*** Opening of Given records ***
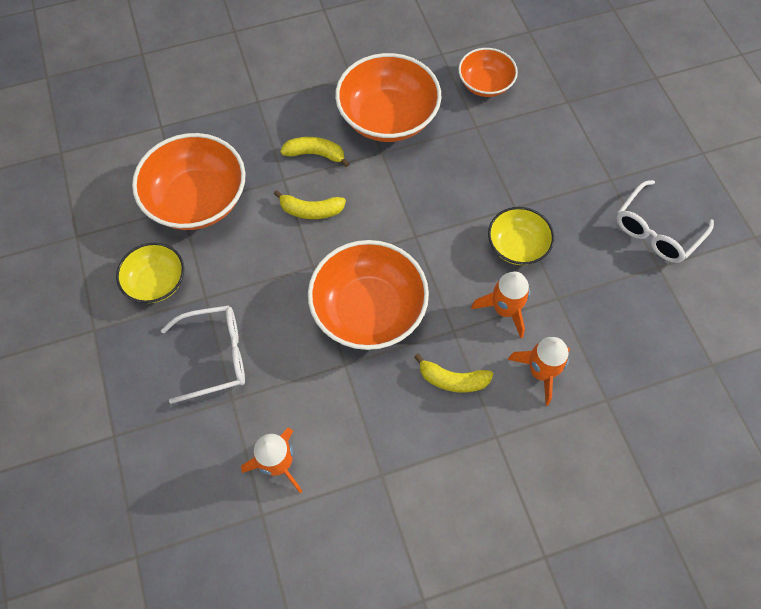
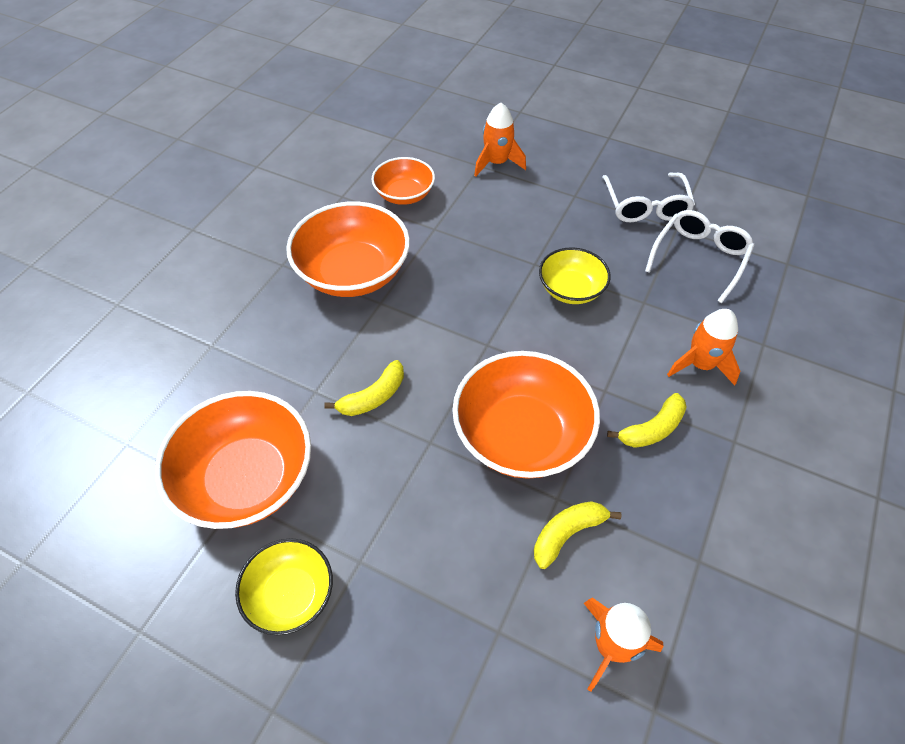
camera: 45 degrees left, 10 degrees down
(215, 356) = (435, 606): white glasses -> white glasses (699, 258)
(315, 154) = (321, 348): yellow banana -> yellow banana (567, 533)
(504, 309) = (620, 342): orange rocket -> orange rocket (497, 163)

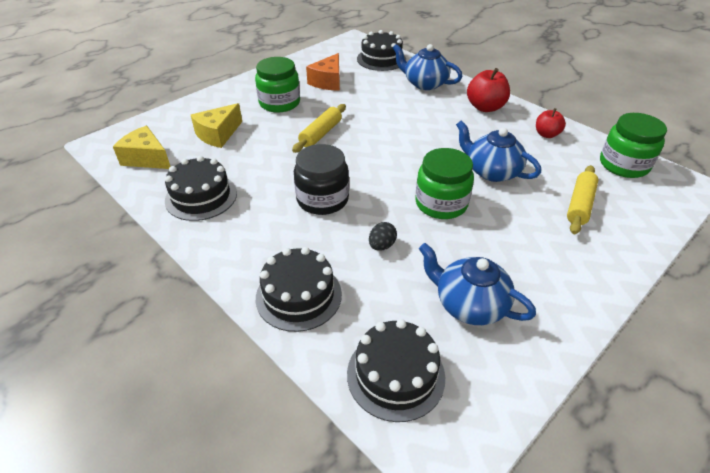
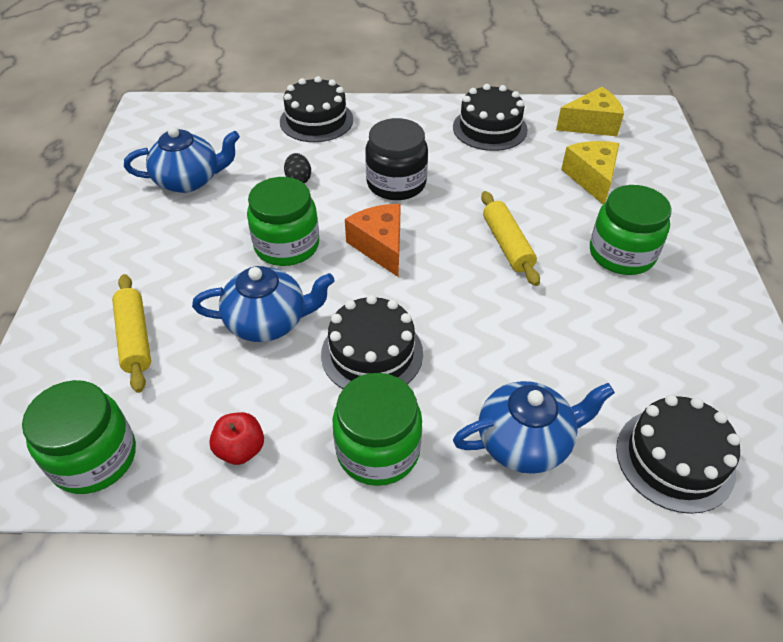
camera: 135 degrees right, 5 degrees up
(328, 82) = (643, 333): orange cheese -> orange cheese (380, 246)
(395, 375) = (207, 122): black cake -> black cake (372, 353)
(485, 107) = (378, 450): red apple -> green jar

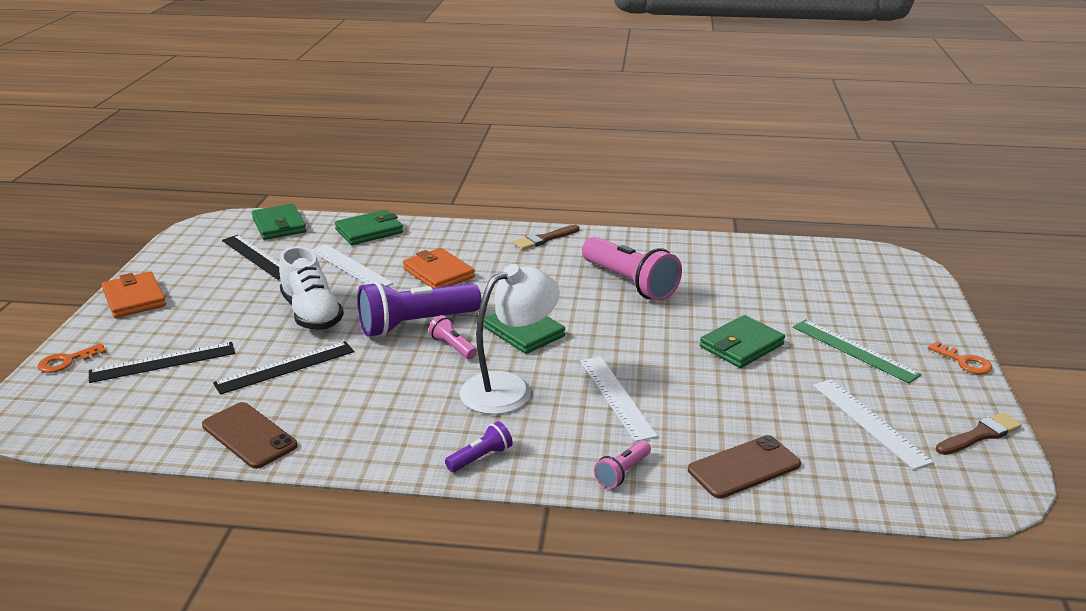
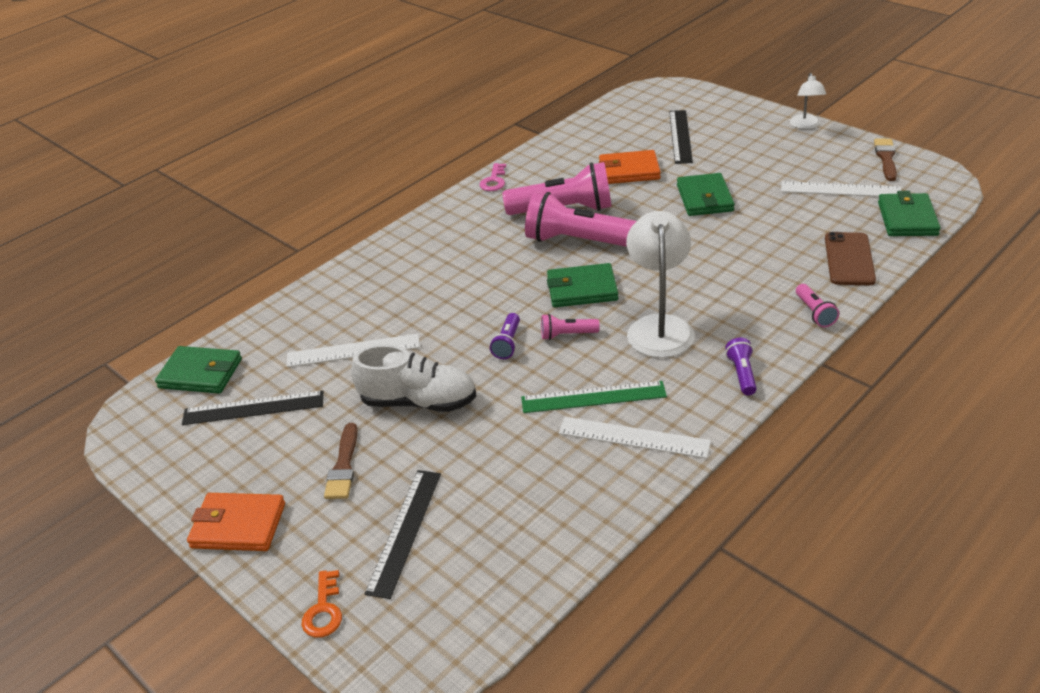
camera: 50 degrees left, 10 degrees up
(249, 435) = (596, 500): brown phone -> none
(285, 367) = (500, 446): black ruler -> black ruler (680, 136)
(369, 231) = (294, 317): green wallet -> green wallet (907, 219)
(416, 324) = (507, 343): purple flashlight -> purple flashlight, size x0.47
(438, 273) = (431, 301): orange wallet -> orange wallet (629, 171)
(544, 239) = (439, 223): brown brush -> brown brush (343, 466)
(592, 305) = (578, 241): none -> pink flashlight
(616, 397) = (719, 279): white ruler -> white ruler (633, 437)
(632, 238) = (494, 181): none -> pink key
(854, 350) = (754, 157): green ruler -> green ruler (593, 397)
(964, 361) = (806, 125): orange key -> white lamp

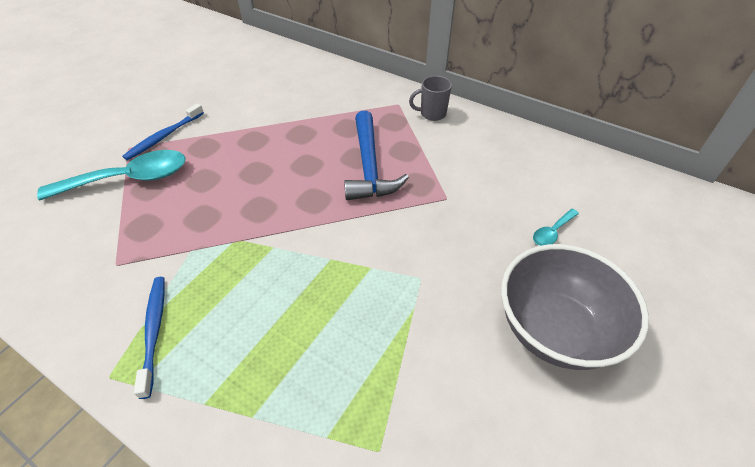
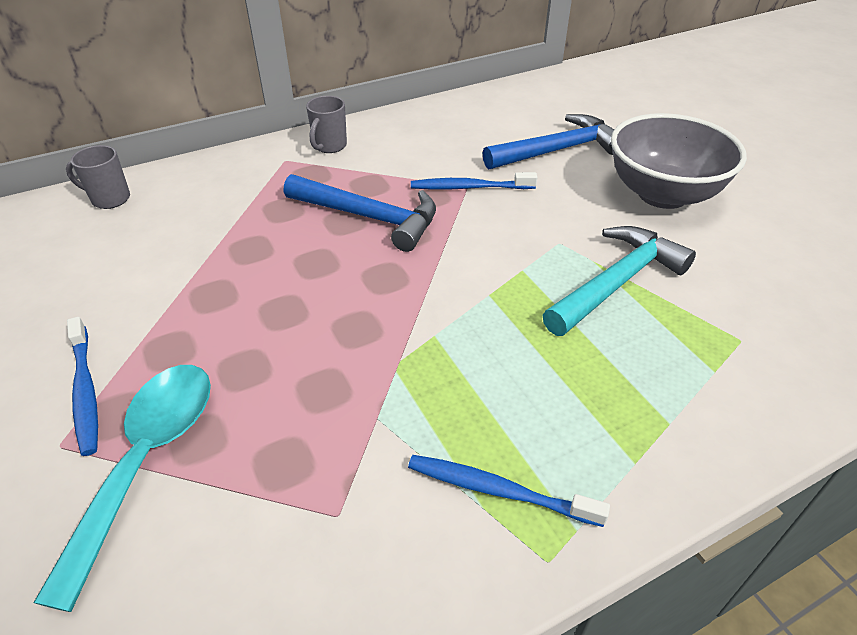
camera: 60 degrees left, 5 degrees down
(306, 66) = (109, 199): none -> grey mug
(396, 333) = (617, 282): none -> turquoise hammer
(447, 200) = (470, 187): none -> blue toothbrush
(552, 232) = (558, 150): turquoise spoon -> blue hammer

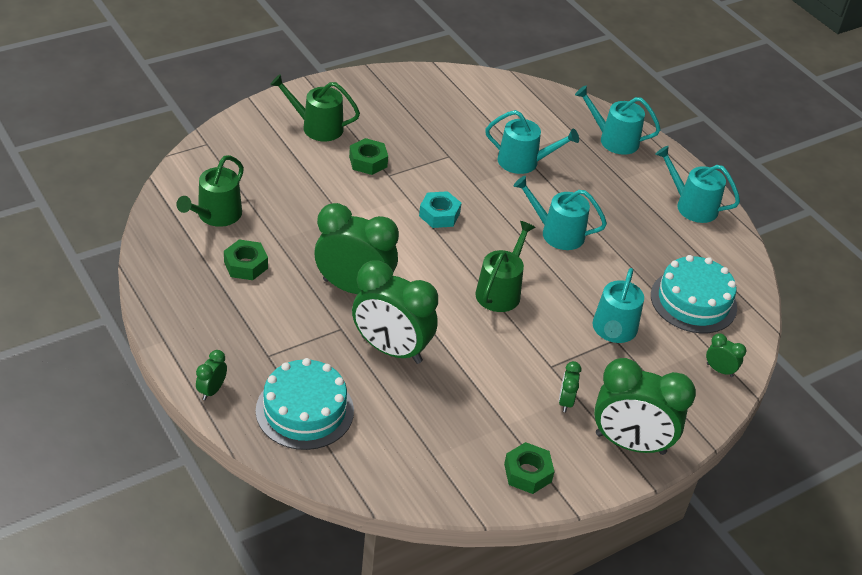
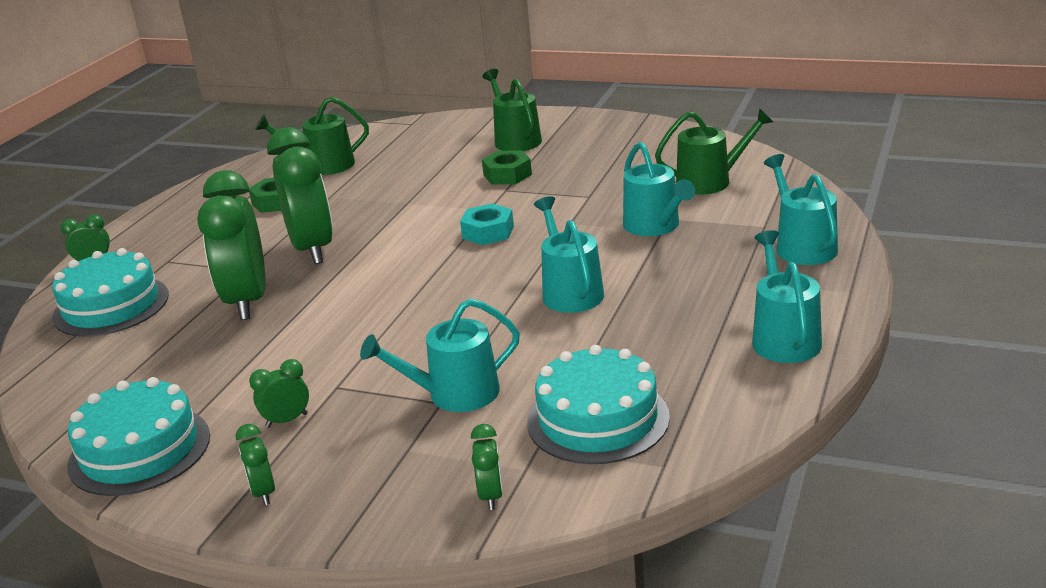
camera: 60 degrees right, 15 degrees down
(500, 291) = (419, 308): green watering can -> green watering can (710, 181)
(527, 473) = (139, 450): green nut -> turquoise cake
(630, 444) = (263, 492): green clock -> green clock, size x0.43

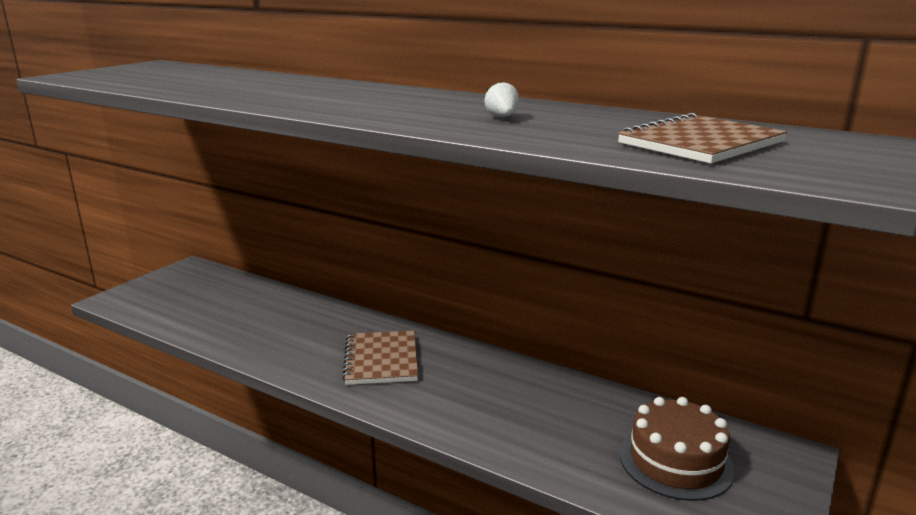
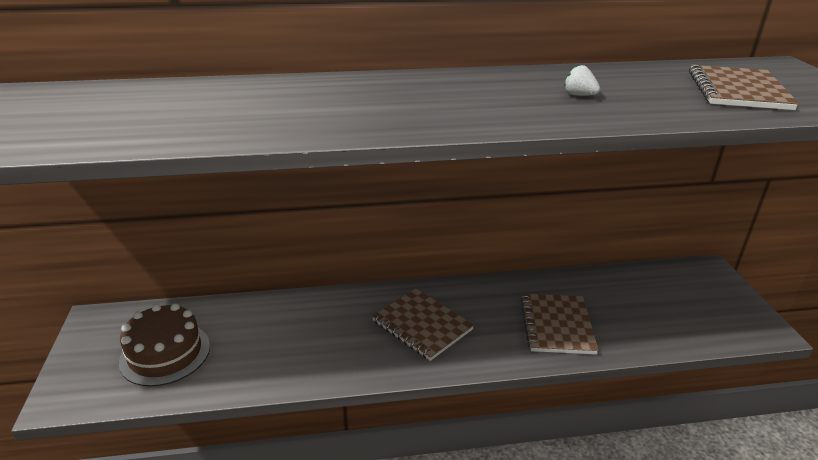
camera: 40 degrees left, 10 degrees up
(502, 415) = (557, 325): none -> brown notebook
(675, 461) = (675, 304): brown cake -> brown cake (165, 353)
*** Close of Given records ***
## Exercise requirements:
Transcribe the lines above exactly, setting aside any picture among them.

## Solution to this exercise:
camera: 45 degrees left, 10 degrees down
(215, 356) = (435, 606): white glasses -> white glasses (699, 258)
(315, 154) = (321, 348): yellow banana -> yellow banana (567, 533)
(504, 309) = (620, 342): orange rocket -> orange rocket (497, 163)

camera: 135 degrees right, 5 degrees up
(328, 82) = (643, 333): orange cheese -> orange cheese (380, 246)
(395, 375) = (207, 122): black cake -> black cake (372, 353)
(485, 107) = (378, 450): red apple -> green jar

camera: 50 degrees left, 10 degrees up
(249, 435) = (596, 500): brown phone -> none
(285, 367) = (500, 446): black ruler -> black ruler (680, 136)
(369, 231) = (294, 317): green wallet -> green wallet (907, 219)
(416, 324) = (507, 343): purple flashlight -> purple flashlight, size x0.47
(438, 273) = (431, 301): orange wallet -> orange wallet (629, 171)
(544, 239) = (439, 223): brown brush -> brown brush (343, 466)
(592, 305) = (578, 241): none -> pink flashlight
(616, 397) = (719, 279): white ruler -> white ruler (633, 437)
(632, 238) = (494, 181): none -> pink key
(854, 350) = (754, 157): green ruler -> green ruler (593, 397)
(964, 361) = (806, 125): orange key -> white lamp

camera: 60 degrees left, 5 degrees down
(306, 66) = (109, 199): none -> grey mug
(396, 333) = (617, 282): none -> turquoise hammer
(447, 200) = (470, 187): none -> blue toothbrush
(552, 232) = (558, 150): turquoise spoon -> blue hammer

camera: 60 degrees right, 15 degrees down
(500, 291) = (419, 308): green watering can -> green watering can (710, 181)
(527, 473) = (139, 450): green nut -> turquoise cake
(630, 444) = (263, 492): green clock -> green clock, size x0.43

camera: 40 degrees left, 10 degrees up
(502, 415) = (557, 325): none -> brown notebook
(675, 461) = (675, 304): brown cake -> brown cake (165, 353)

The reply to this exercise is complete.